In the entries that follow, the first line to write out is the one containing "(748, 341) = (784, 361): black", and the last is the one containing "(110, 476) = (685, 289): none -> green donut". Reproduce that stretch exactly, with nothing before or after it.

- _INPUT FOR THIS TASK_:
'''
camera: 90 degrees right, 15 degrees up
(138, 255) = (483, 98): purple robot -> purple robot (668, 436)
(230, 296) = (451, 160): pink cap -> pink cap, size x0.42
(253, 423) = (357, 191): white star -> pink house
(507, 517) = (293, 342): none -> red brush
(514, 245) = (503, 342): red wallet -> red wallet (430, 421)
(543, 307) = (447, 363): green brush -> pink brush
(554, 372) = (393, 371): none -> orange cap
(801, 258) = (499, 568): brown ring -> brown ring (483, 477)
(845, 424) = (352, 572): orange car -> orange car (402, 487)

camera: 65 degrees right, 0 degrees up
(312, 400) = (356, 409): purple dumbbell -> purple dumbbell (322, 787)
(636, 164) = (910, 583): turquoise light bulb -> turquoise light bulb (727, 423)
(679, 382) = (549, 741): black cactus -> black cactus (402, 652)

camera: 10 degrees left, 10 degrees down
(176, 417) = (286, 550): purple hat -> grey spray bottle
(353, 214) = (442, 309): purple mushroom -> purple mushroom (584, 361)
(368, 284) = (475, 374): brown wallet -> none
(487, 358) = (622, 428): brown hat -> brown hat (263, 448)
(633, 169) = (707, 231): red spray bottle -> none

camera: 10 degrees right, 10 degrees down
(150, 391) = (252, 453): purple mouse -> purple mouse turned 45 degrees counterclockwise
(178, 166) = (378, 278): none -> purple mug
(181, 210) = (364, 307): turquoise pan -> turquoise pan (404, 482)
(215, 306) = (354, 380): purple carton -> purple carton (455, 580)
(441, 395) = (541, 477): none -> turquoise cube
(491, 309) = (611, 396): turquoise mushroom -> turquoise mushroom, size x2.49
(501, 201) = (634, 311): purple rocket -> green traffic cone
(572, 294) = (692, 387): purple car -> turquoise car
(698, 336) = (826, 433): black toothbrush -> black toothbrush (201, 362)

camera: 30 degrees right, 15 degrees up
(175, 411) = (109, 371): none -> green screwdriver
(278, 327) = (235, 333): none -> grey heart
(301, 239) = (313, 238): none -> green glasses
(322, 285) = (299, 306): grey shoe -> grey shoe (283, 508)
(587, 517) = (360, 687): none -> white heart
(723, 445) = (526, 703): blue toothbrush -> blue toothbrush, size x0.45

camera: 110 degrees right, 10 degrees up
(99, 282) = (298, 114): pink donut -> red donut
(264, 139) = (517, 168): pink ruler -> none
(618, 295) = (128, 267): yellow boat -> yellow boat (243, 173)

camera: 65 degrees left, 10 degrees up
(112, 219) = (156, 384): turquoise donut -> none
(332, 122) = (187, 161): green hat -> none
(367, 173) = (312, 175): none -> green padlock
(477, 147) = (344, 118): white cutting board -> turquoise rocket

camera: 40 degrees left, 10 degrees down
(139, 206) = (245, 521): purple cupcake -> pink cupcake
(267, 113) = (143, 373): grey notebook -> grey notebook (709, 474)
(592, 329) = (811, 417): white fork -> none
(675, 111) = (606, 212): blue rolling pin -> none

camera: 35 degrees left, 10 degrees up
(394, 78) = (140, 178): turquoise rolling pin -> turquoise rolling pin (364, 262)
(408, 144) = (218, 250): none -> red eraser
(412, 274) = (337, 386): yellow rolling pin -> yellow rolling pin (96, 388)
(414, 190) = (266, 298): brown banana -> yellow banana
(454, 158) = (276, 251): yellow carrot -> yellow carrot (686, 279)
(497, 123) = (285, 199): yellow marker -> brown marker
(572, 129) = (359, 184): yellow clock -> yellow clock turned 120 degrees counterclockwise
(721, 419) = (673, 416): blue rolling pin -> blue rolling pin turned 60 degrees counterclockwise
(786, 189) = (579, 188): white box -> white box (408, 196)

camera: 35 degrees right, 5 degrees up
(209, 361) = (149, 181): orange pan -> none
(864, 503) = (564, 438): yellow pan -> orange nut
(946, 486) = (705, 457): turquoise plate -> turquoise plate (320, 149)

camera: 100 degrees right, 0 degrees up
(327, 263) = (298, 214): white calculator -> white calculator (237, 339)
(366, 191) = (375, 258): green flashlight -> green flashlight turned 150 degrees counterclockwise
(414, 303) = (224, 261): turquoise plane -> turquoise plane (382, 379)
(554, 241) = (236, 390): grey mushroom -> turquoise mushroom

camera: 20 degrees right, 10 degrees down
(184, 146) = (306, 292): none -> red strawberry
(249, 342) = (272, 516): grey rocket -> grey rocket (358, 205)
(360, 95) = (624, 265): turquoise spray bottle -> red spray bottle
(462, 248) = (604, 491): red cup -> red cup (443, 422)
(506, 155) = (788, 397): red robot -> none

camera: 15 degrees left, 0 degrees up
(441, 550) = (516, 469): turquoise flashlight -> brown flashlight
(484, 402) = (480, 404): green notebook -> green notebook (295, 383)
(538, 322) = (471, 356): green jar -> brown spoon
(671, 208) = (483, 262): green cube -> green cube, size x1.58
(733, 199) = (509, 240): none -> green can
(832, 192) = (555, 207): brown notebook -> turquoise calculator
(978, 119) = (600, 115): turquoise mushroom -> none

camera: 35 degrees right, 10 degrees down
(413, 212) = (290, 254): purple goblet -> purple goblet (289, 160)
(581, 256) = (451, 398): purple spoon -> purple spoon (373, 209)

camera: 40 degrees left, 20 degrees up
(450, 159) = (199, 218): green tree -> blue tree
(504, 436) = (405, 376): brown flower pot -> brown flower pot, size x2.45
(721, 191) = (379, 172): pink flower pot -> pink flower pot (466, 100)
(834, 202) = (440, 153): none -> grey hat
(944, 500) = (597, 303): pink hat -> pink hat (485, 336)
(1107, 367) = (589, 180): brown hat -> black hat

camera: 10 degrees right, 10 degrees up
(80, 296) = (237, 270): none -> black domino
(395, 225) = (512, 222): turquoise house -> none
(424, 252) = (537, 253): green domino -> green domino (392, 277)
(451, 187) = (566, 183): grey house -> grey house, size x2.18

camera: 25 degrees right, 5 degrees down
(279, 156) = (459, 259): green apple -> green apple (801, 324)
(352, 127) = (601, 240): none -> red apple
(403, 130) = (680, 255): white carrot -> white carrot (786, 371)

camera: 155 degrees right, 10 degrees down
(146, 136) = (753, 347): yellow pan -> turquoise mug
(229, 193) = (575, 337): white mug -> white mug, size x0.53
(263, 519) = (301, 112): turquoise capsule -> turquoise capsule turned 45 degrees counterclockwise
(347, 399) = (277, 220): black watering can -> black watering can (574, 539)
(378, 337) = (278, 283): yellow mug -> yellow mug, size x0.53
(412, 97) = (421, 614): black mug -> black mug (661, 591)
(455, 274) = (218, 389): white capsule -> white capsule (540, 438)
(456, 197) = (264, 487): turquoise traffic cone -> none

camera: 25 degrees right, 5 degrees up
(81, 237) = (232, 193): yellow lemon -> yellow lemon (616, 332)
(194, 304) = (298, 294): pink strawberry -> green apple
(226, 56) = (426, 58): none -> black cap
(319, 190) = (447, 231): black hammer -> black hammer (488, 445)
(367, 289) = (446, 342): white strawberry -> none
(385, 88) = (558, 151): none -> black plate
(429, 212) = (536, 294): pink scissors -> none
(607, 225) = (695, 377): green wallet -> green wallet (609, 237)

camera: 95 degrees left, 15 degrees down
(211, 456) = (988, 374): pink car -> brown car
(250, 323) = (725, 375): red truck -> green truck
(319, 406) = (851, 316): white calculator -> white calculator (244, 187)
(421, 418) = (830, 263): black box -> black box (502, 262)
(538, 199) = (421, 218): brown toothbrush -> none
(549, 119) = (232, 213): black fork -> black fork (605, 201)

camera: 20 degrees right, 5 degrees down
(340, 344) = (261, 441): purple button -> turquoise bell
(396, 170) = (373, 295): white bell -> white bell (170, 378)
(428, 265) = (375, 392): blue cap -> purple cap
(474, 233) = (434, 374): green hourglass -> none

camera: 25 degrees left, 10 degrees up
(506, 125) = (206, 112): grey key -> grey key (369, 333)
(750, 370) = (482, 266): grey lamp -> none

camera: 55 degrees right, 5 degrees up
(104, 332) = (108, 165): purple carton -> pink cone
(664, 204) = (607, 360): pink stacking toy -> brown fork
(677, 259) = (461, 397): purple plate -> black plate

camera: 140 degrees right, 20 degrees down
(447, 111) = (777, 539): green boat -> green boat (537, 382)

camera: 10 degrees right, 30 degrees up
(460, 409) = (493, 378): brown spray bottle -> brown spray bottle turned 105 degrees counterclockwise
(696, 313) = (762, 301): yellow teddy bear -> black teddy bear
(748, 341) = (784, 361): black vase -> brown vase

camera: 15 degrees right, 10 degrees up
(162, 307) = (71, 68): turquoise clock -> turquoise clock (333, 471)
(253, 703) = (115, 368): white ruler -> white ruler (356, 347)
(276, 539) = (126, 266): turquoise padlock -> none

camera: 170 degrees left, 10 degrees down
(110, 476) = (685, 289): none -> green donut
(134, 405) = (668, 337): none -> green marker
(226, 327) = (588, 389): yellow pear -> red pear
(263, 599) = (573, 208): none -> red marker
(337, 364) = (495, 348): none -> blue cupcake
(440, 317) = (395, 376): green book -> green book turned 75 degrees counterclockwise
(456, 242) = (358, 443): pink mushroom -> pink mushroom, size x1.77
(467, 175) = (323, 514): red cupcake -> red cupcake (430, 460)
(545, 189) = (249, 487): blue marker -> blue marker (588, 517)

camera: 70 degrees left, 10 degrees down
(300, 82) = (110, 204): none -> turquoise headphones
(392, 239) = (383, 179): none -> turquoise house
'''
- _THE ANSWER_:
(748, 341) = (784, 361): black vase -> brown vase

camera: 15 degrees right, 10 degrees up
(162, 307) = (71, 68): turquoise clock -> turquoise clock (333, 471)
(253, 703) = (115, 368): white ruler -> white ruler (356, 347)
(276, 539) = (126, 266): turquoise padlock -> none

camera: 170 degrees left, 10 degrees down
(110, 476) = (685, 289): none -> green donut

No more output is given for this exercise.